▸ **WHAT THIS TASK INVOLVES**
Retype only the lines below from the one with "none -> cyan plate J6 level 1" to the one with "red tile G13 level 1 -> red tile J12 level 1", inclusive, skipping every image.

▸ **RECORD EXTRACTS**
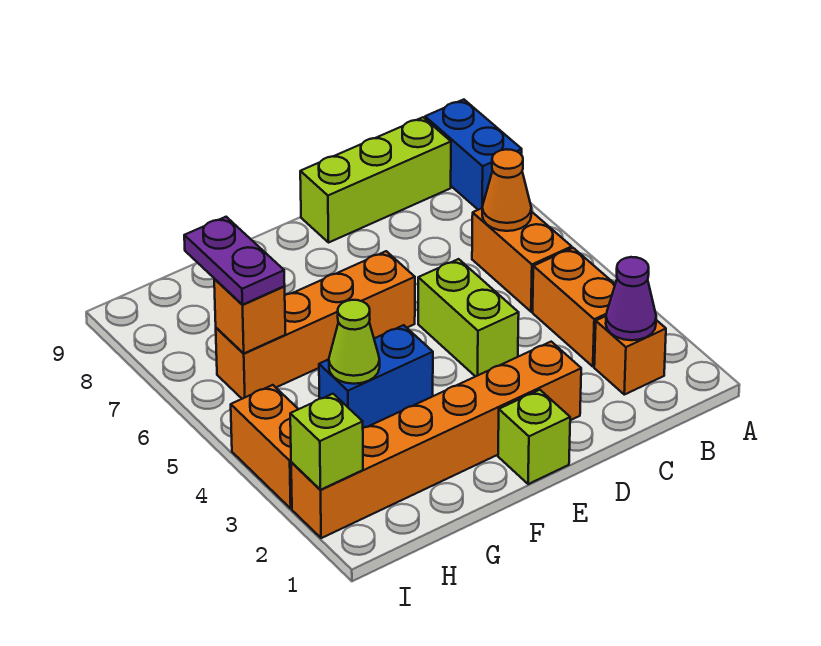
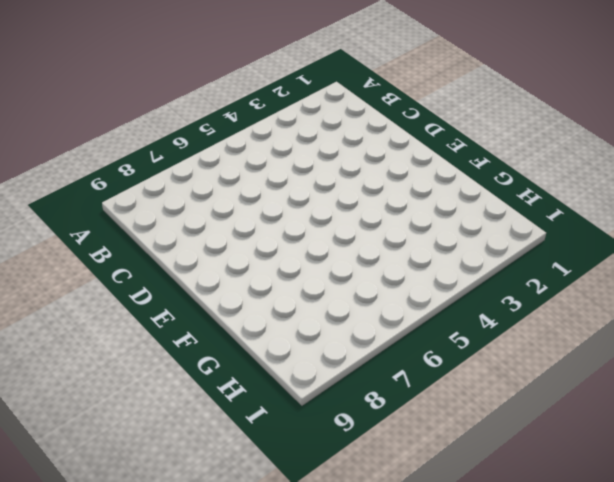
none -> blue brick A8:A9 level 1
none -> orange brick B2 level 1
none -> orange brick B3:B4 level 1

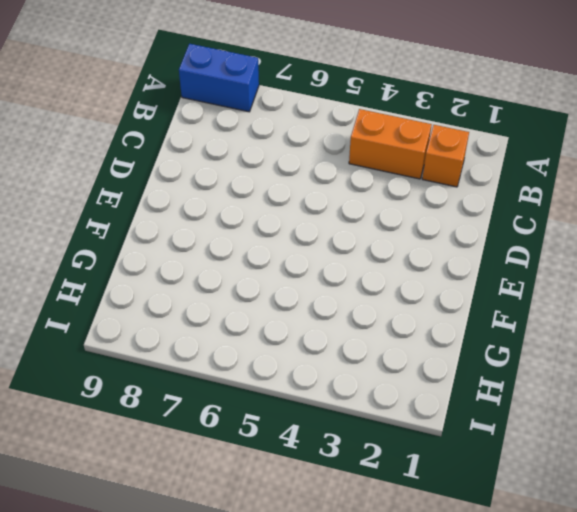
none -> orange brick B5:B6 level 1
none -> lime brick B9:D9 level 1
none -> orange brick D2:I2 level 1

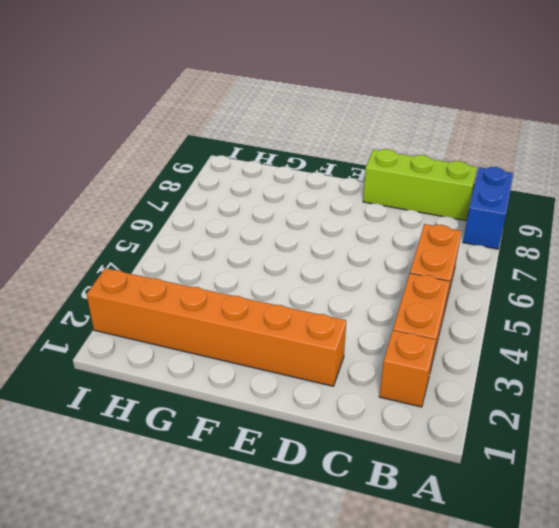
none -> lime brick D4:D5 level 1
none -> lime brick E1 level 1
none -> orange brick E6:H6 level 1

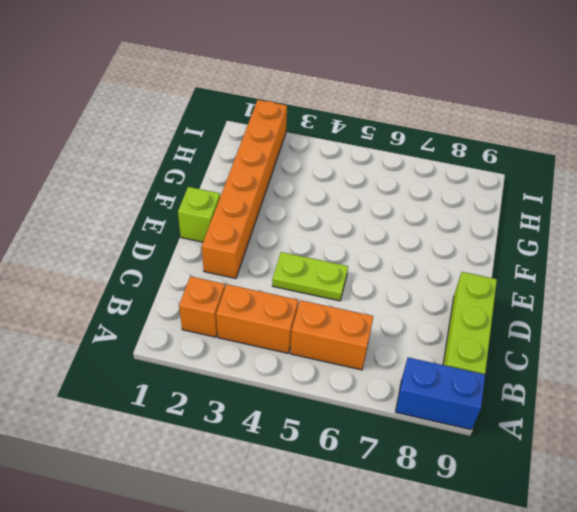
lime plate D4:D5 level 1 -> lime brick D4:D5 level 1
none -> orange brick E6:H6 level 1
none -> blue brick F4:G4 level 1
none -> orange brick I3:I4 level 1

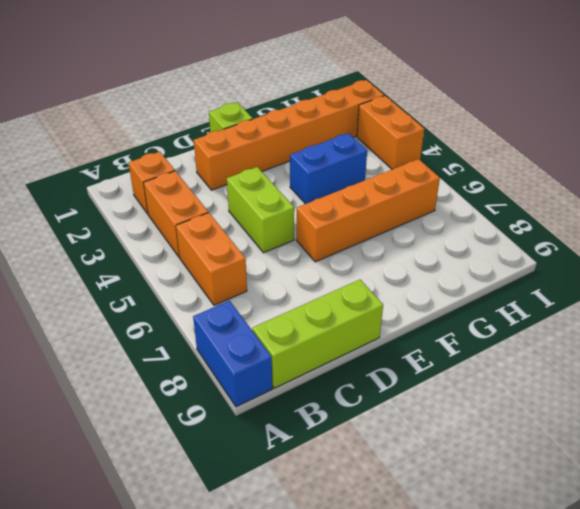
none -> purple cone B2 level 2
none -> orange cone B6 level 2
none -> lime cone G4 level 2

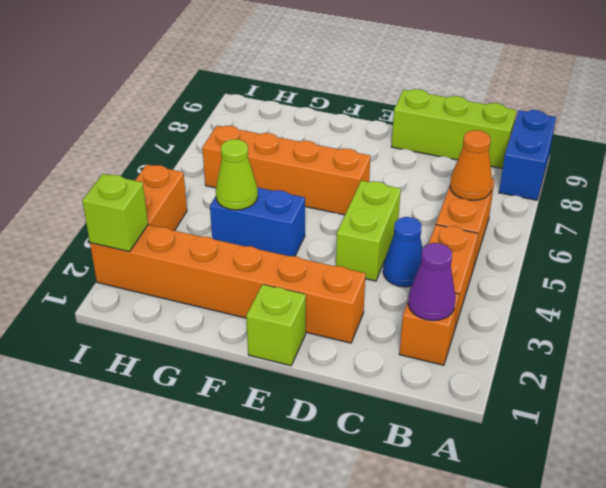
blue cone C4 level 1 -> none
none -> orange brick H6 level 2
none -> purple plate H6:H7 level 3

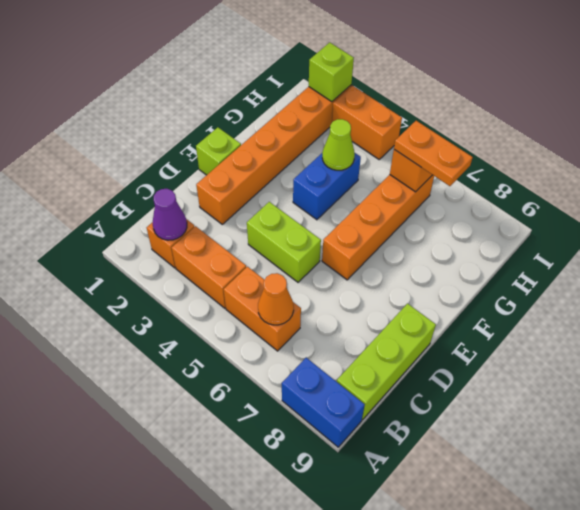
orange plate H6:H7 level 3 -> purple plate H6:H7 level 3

* * *

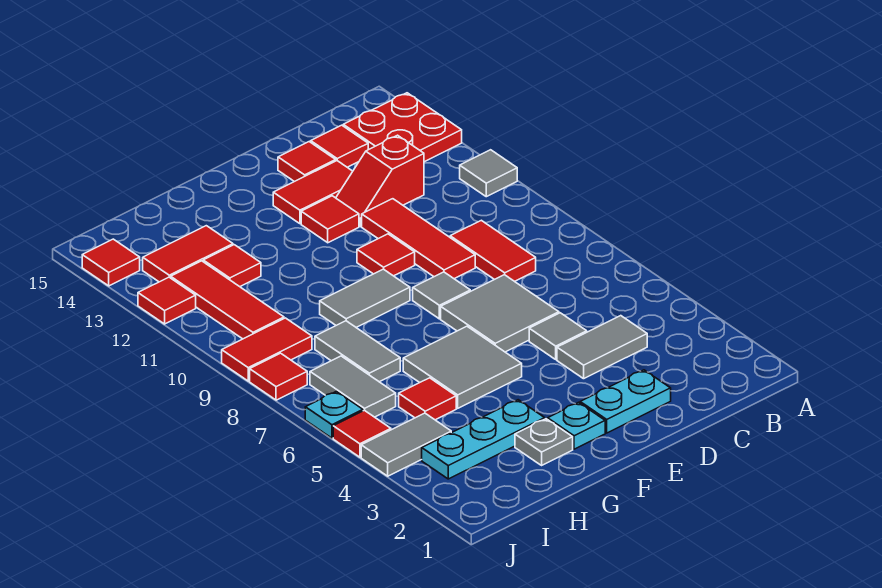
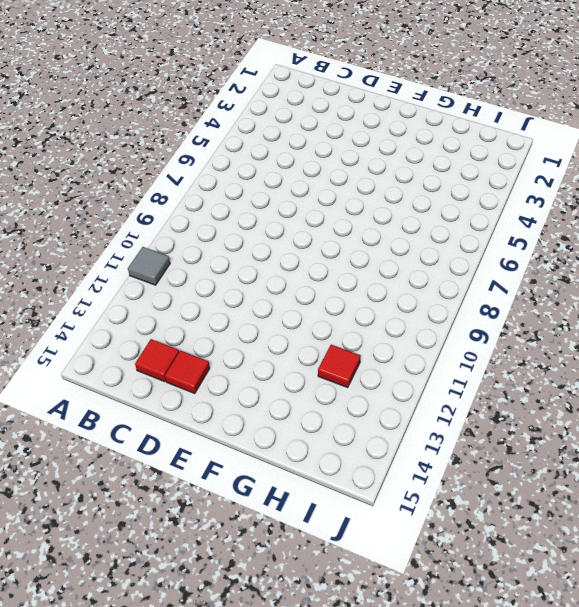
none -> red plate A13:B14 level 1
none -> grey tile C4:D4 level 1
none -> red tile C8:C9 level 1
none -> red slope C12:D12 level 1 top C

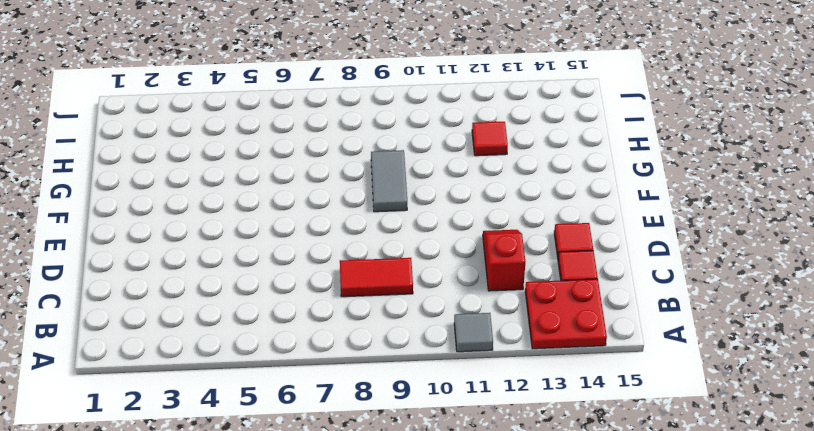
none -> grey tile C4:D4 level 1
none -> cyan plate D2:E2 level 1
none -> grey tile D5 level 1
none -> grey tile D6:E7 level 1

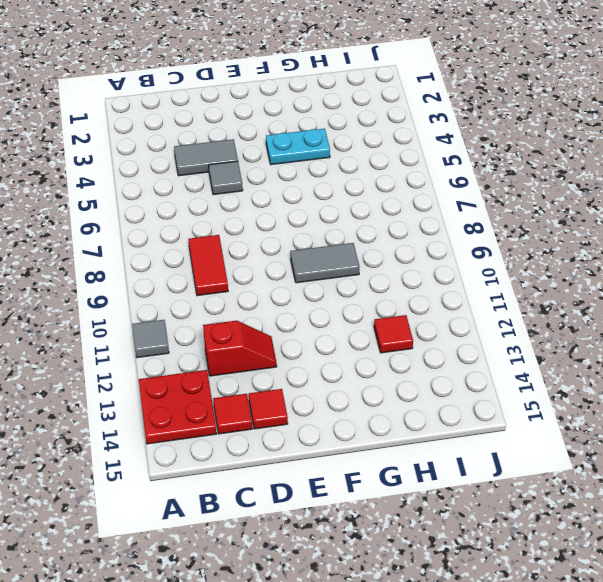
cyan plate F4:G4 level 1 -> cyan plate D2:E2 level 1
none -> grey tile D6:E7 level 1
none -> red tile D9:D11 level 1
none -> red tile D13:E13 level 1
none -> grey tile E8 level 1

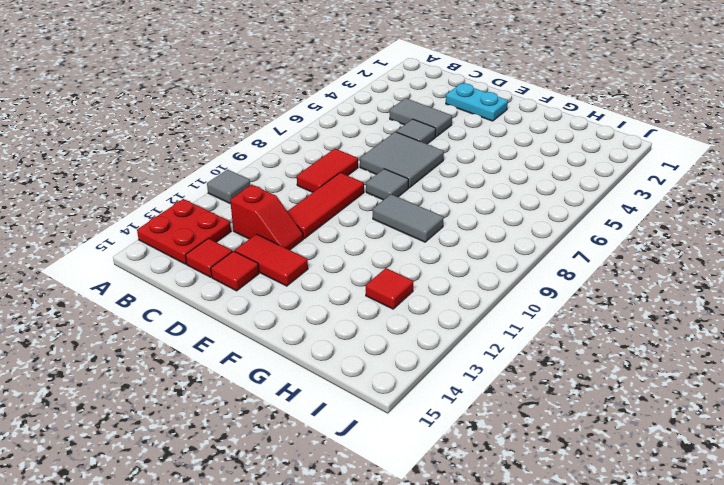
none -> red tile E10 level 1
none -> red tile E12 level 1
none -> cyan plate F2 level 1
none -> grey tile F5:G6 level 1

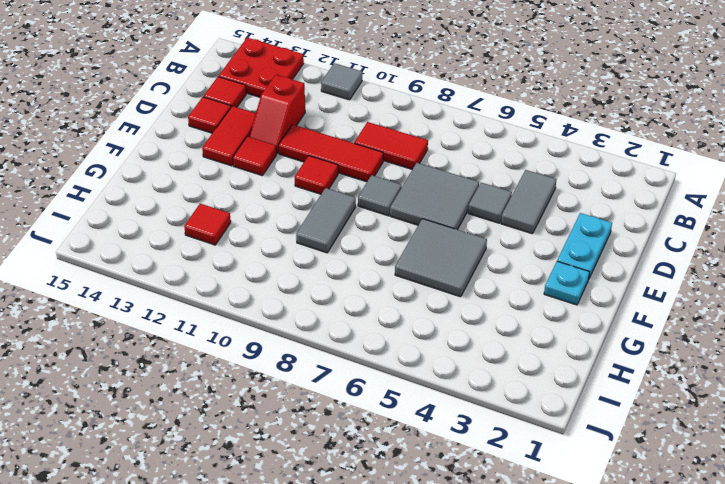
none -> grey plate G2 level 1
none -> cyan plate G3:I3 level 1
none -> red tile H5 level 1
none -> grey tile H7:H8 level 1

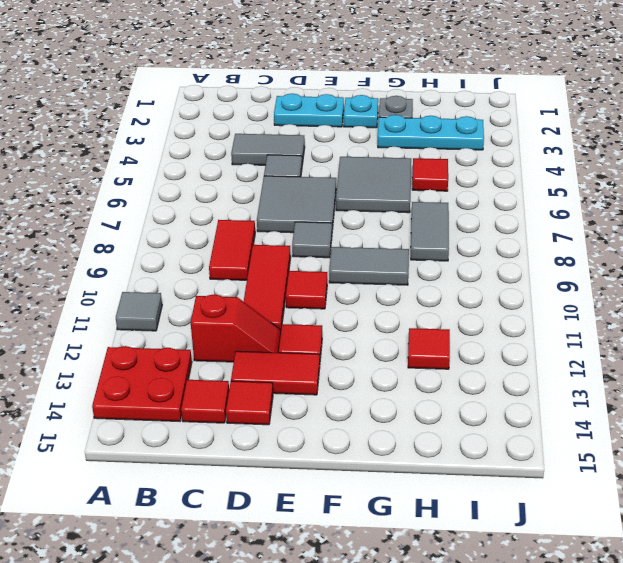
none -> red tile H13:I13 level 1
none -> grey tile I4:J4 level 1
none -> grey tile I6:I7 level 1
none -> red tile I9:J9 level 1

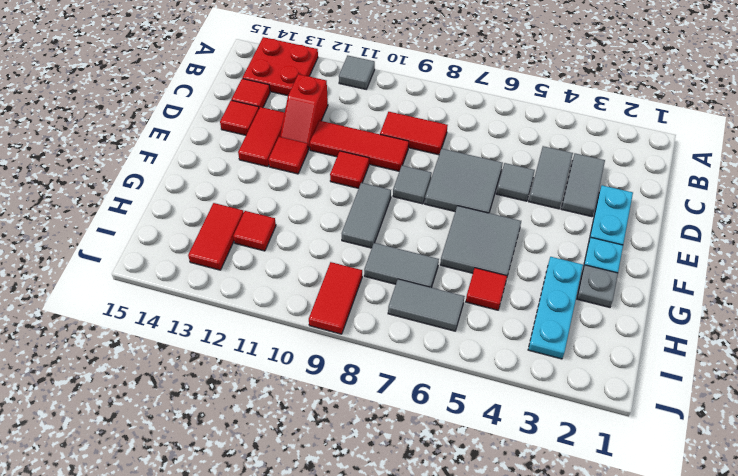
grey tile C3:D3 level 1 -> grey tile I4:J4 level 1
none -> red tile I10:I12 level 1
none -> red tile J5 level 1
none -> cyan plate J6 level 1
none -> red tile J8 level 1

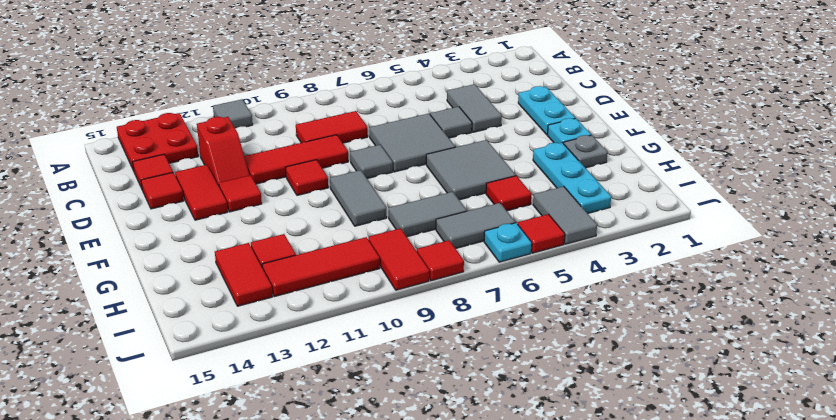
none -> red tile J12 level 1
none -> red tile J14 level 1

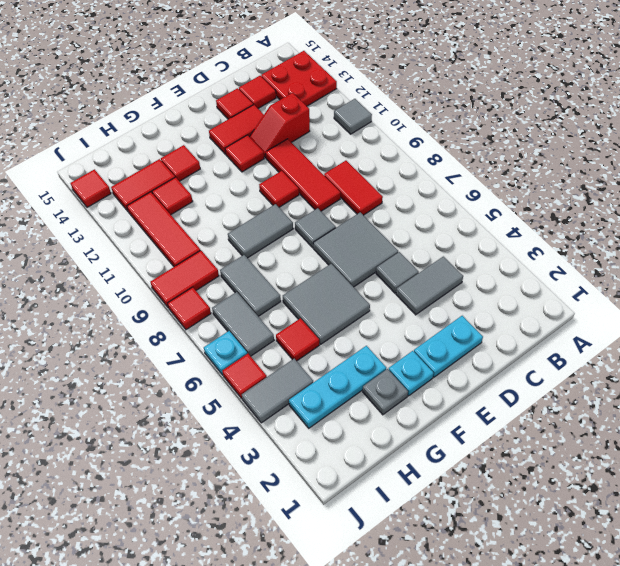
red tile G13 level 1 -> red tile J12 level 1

▸ **ANSWER AREA**
none -> cyan plate J6 level 1
none -> red tile J8 level 1

none -> red tile J12 level 1
none -> red tile J14 level 1

red tile G13 level 1 -> red tile J12 level 1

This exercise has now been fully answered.